Task item: Please copy each line of the data that includes the string "coloured".

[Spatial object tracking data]
____
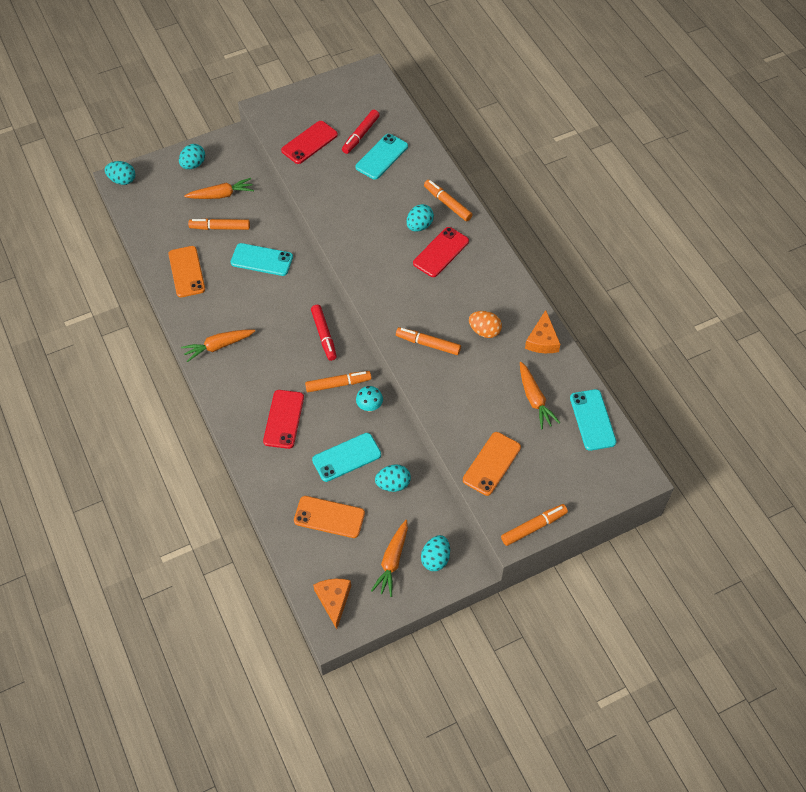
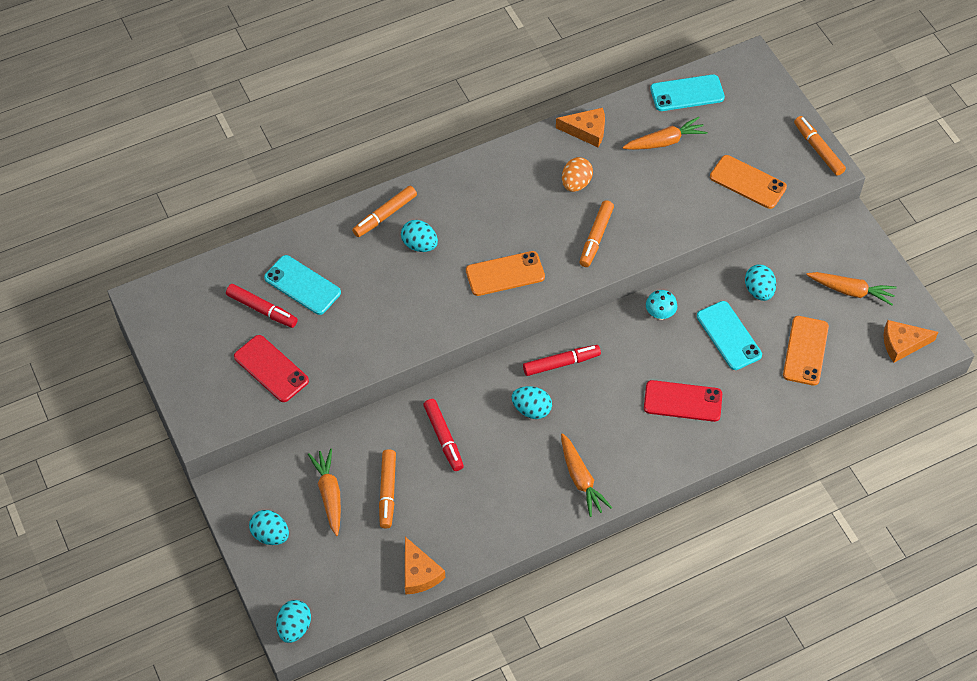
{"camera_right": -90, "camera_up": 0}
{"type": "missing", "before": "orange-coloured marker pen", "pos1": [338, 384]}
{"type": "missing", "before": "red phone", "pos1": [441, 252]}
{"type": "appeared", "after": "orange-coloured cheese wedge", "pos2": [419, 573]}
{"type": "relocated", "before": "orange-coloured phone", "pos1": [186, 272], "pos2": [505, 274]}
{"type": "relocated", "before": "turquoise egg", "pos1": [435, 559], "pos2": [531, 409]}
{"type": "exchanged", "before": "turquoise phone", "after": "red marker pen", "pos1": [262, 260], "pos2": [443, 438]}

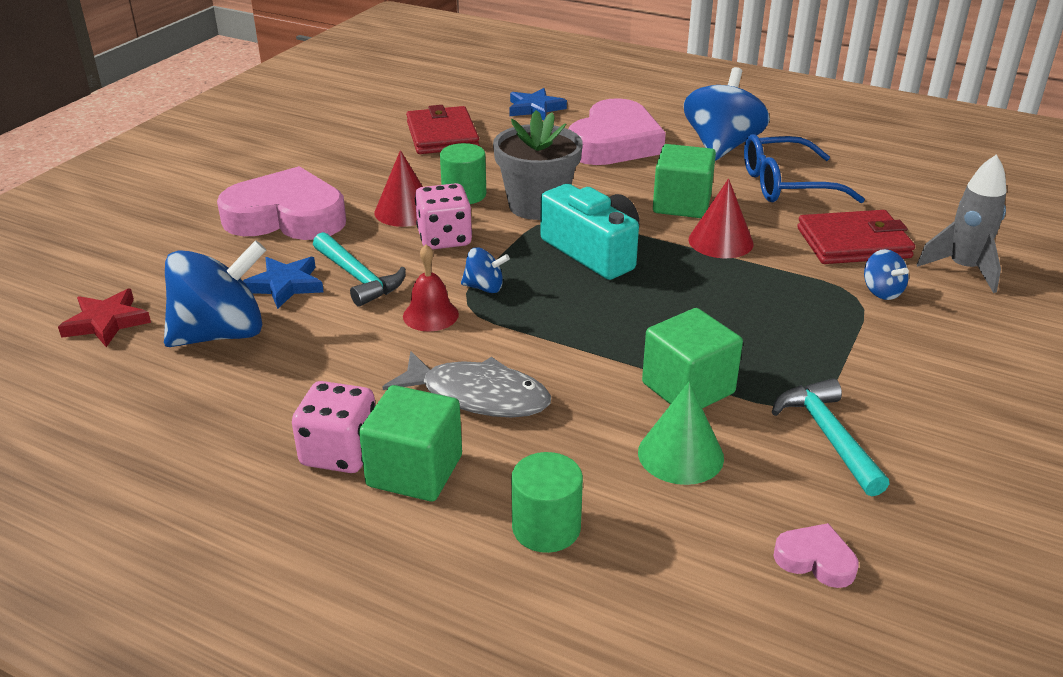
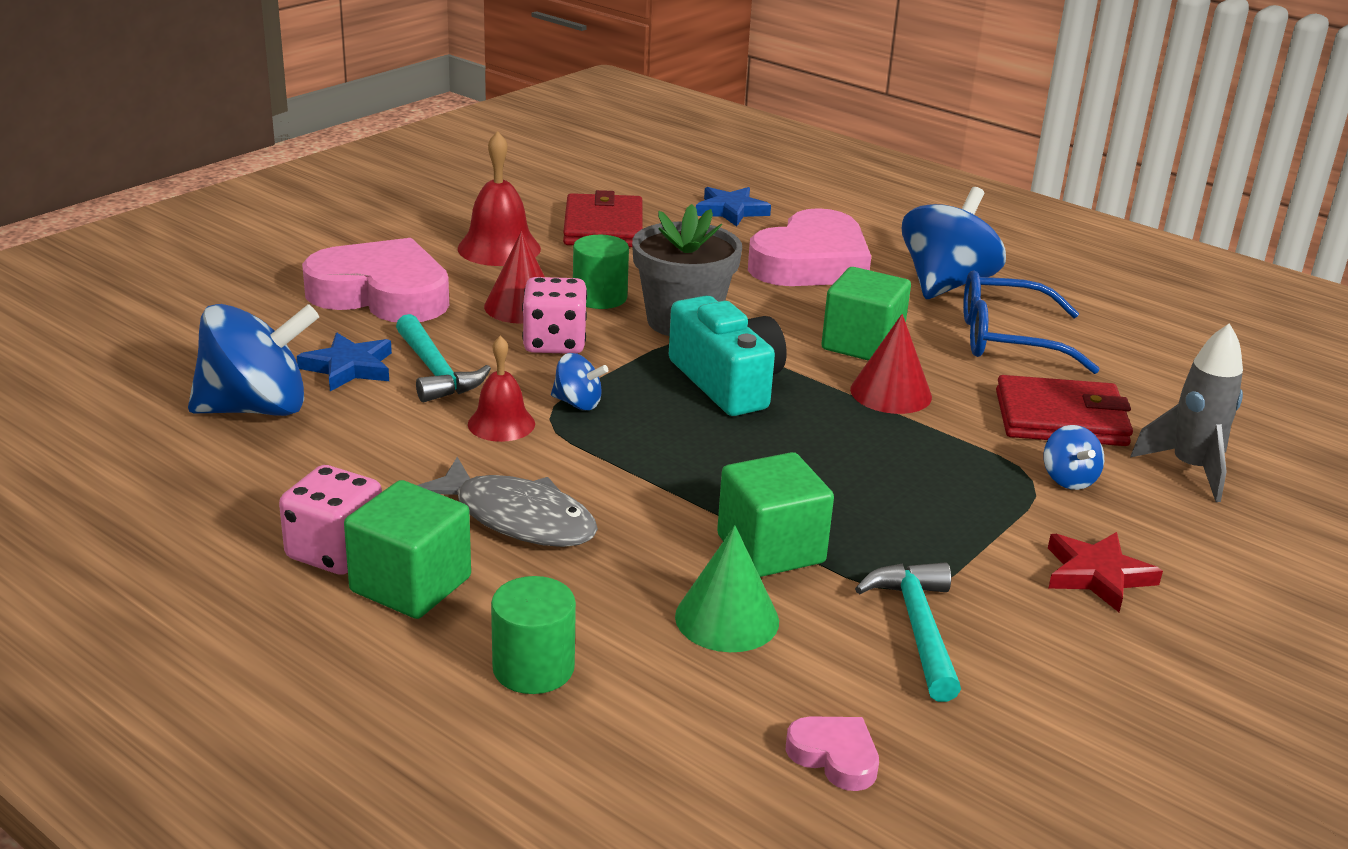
{"camera_right": 10, "camera_up": -5}
{"type": "appeared", "after": "red school bell", "pos2": [499, 248]}
{"type": "relocated", "before": "red star", "pos1": [106, 322], "pos2": [1097, 575]}

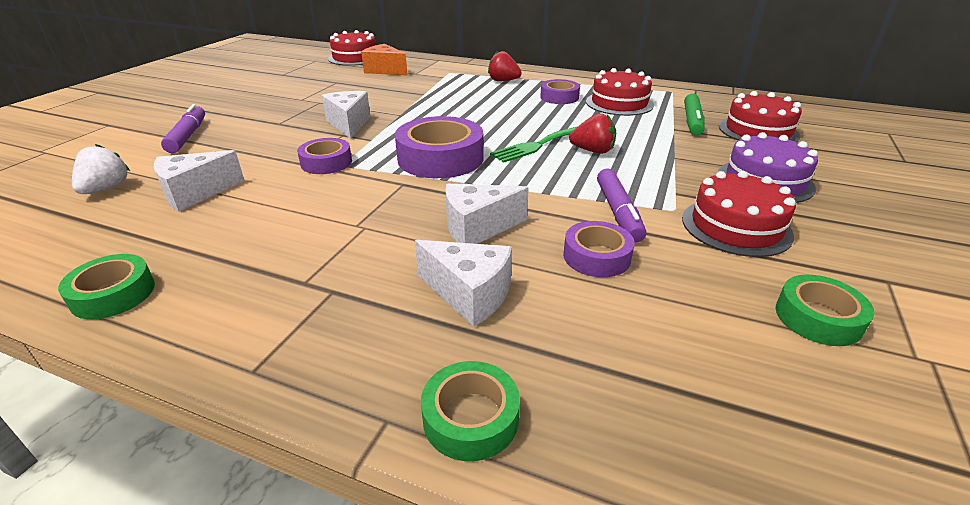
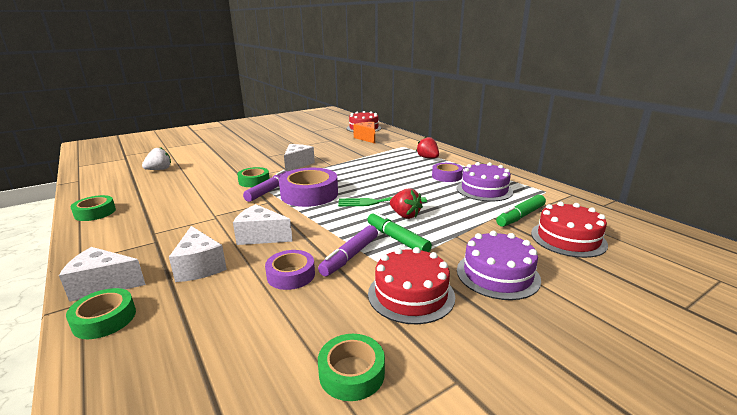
{"camera_right": 35, "camera_up": -10}
{"type": "appeared", "after": "green marker pen", "pos2": [397, 239]}
{"type": "relocated", "before": "pure white cheese wedge", "pos1": [195, 193], "pos2": [103, 285]}
{"type": "relocated", "before": "purple marker pen", "pos1": [187, 136], "pos2": [269, 191]}
{"type": "colour", "before": "purple tape", "after": "green tape", "pos1": [326, 162], "pos2": [254, 181]}
{"type": "colour", "before": "red gateau", "after": "purple gateau", "pos1": [619, 103], "pos2": [484, 190]}

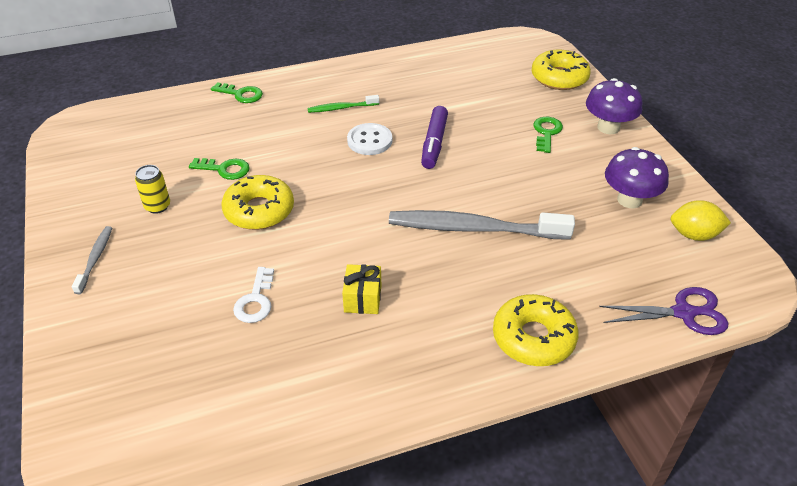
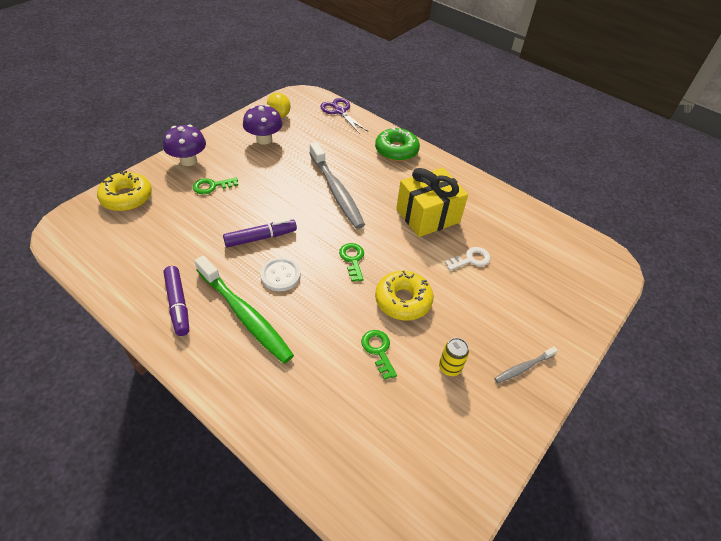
{"camera_right": -125, "camera_up": 5}
{"type": "appeared", "after": "purple marker pen", "pos2": [178, 304]}
{"type": "relocated", "before": "green door key", "pos1": [241, 94], "pos2": [352, 259]}
{"type": "colour", "before": "golden doughnut", "after": "green doughnut", "pos1": [533, 338], "pos2": [396, 150]}
{"type": "size", "before": "green dental brush", "pos1": [341, 108], "pos2": [245, 315], "scale": 2.1}
{"type": "size", "before": "golden wrapped gift", "pos1": [362, 298], "pos2": [428, 216], "scale": 2.06}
____
Expected answer:
{"type": "missing", "before": "orange-coloured marker pen", "pos1": [338, 384]}
{"type": "appeared", "after": "orange-coloured cheese wedge", "pos2": [419, 573]}
{"type": "relocated", "before": "orange-coloured phone", "pos1": [186, 272], "pos2": [505, 274]}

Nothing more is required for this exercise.